» **Records for the exercise**:
********************

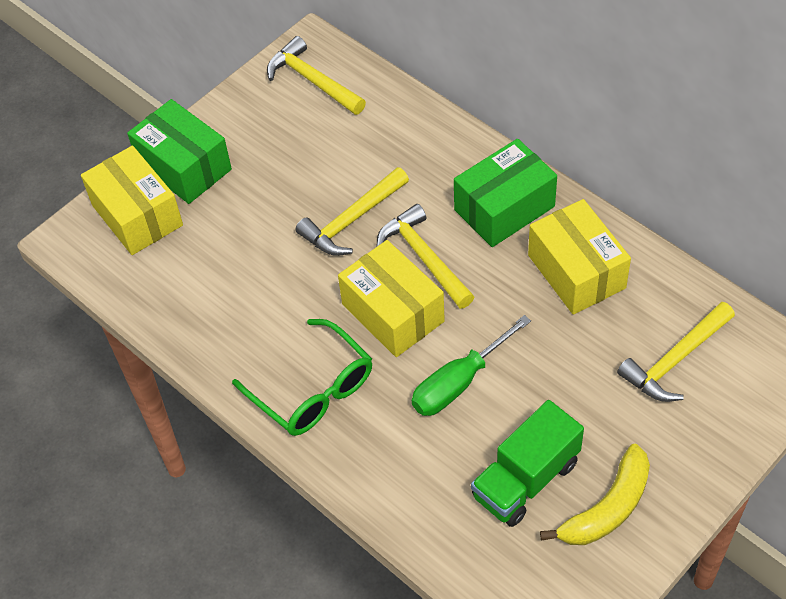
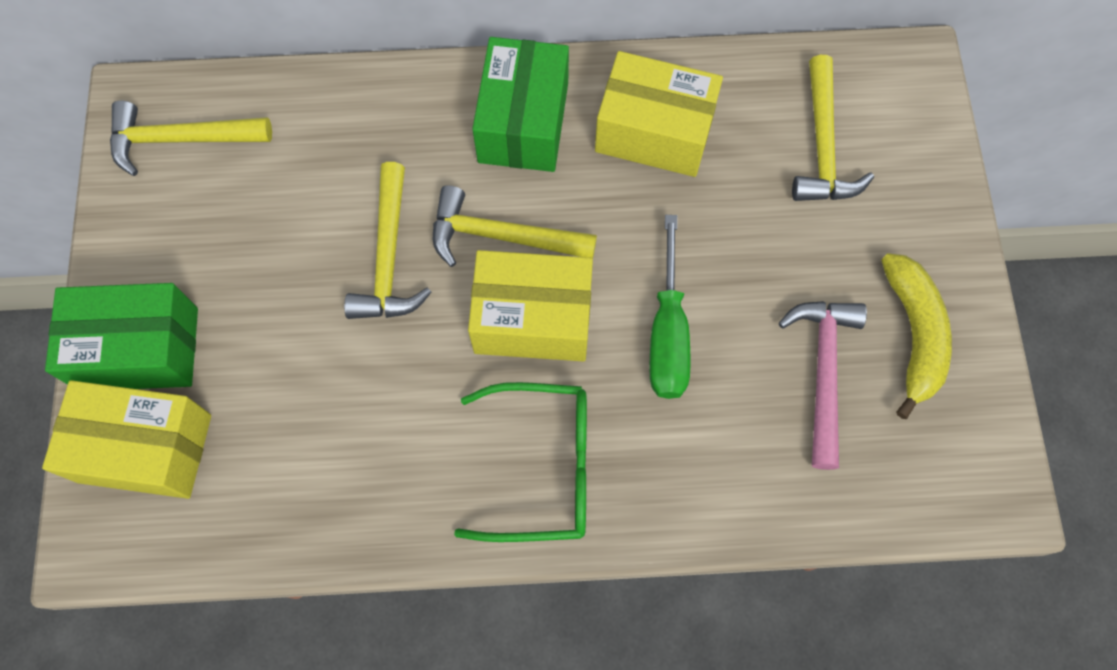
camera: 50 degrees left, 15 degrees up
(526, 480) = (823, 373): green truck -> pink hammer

********************

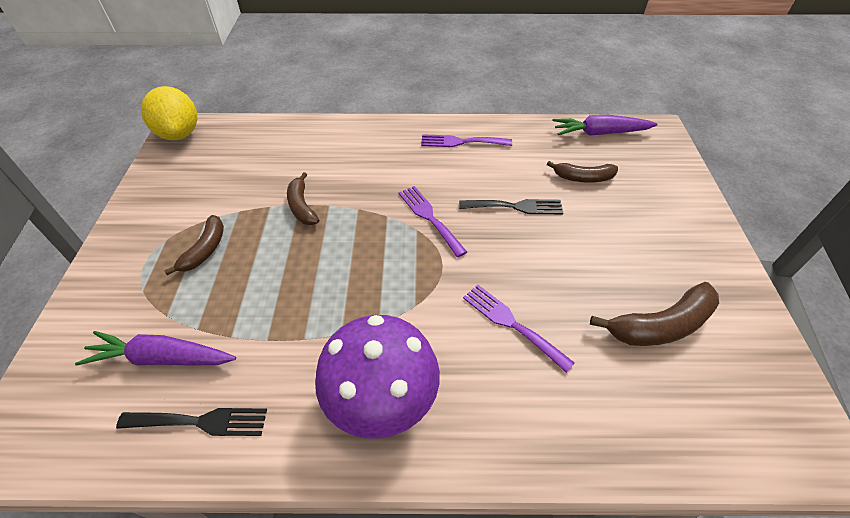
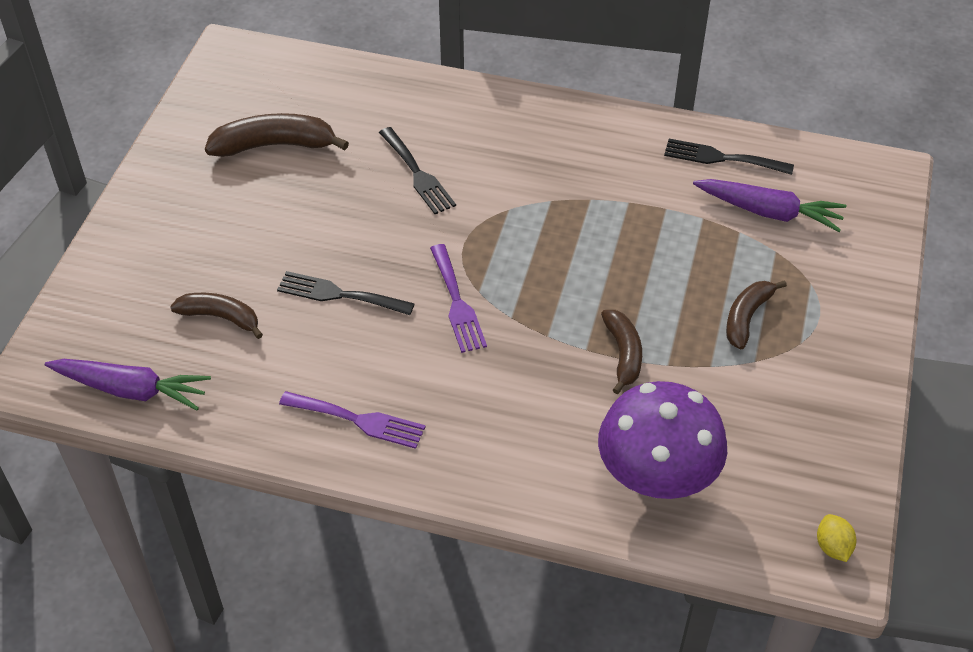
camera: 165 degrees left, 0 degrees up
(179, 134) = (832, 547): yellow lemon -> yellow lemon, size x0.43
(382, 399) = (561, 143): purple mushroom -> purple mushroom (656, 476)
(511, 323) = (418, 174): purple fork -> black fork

********************

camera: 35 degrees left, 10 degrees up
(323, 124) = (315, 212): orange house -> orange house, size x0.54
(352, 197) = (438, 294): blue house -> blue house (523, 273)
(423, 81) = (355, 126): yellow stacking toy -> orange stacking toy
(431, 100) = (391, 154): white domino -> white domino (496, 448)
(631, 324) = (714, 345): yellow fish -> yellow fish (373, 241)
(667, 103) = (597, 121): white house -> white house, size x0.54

********************

» **What this task involves**:
Review the entries above and return every line where "orange" appears.

» **Exercise solution**:
(323, 124) = (315, 212): orange house -> orange house, size x0.54
(423, 81) = (355, 126): yellow stacking toy -> orange stacking toy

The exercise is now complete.